--- MATERIAL FOR THIS EXERCISE Enclosed Below ---

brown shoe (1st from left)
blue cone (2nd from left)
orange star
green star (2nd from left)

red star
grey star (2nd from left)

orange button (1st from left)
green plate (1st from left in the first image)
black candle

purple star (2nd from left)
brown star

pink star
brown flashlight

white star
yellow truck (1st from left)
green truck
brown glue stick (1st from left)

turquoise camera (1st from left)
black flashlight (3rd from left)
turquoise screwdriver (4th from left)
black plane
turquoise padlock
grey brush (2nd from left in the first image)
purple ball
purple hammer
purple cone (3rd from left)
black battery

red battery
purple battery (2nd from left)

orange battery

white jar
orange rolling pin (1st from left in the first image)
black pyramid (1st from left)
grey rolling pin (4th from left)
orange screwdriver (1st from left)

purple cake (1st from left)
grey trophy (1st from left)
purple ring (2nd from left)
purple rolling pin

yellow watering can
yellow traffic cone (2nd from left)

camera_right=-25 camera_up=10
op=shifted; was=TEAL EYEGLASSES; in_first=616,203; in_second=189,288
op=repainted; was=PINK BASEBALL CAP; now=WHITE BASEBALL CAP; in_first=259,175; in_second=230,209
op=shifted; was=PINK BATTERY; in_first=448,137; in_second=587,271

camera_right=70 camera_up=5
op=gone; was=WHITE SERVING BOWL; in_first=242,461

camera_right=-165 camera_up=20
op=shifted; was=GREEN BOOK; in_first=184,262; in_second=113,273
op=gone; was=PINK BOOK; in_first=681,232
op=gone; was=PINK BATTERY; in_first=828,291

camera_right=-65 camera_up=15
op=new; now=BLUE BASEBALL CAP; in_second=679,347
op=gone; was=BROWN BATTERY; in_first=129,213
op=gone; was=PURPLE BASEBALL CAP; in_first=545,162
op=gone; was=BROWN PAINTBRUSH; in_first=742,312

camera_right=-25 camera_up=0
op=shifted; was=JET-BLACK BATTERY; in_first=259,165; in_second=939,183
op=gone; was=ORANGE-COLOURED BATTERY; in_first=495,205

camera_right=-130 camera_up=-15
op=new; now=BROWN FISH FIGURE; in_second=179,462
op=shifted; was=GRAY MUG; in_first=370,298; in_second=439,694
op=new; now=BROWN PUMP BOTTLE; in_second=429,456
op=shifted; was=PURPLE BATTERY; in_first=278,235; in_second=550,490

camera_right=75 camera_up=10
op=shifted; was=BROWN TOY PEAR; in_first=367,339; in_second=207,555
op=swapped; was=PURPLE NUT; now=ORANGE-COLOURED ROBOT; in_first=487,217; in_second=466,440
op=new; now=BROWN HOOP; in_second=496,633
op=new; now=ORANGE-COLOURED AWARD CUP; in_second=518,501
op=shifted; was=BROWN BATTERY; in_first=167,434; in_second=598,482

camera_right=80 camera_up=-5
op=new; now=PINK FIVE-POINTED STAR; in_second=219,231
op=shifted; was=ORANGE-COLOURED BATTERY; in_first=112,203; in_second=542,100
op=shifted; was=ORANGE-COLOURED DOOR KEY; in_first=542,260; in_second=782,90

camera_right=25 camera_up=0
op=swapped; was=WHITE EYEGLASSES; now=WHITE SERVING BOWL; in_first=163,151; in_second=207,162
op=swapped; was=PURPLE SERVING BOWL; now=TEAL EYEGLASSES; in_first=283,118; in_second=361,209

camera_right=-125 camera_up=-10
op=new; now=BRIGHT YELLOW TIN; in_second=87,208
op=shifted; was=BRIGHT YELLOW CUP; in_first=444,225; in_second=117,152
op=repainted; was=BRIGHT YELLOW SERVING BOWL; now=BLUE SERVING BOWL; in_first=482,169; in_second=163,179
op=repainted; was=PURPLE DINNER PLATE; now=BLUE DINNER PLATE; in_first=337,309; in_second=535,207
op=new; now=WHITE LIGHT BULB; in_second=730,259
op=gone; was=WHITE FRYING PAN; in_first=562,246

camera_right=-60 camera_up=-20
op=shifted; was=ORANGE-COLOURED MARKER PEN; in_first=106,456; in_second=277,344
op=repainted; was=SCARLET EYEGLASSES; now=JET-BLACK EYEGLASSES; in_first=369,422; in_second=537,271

--- End of Enclosed MATERIAL FOR THIS EXERCISE ---

• **TASK PROMPT**: Say how many of the lines above include the word "screwdriver", giving the figure alone.

• **EXERCISE SOLUTION**: 2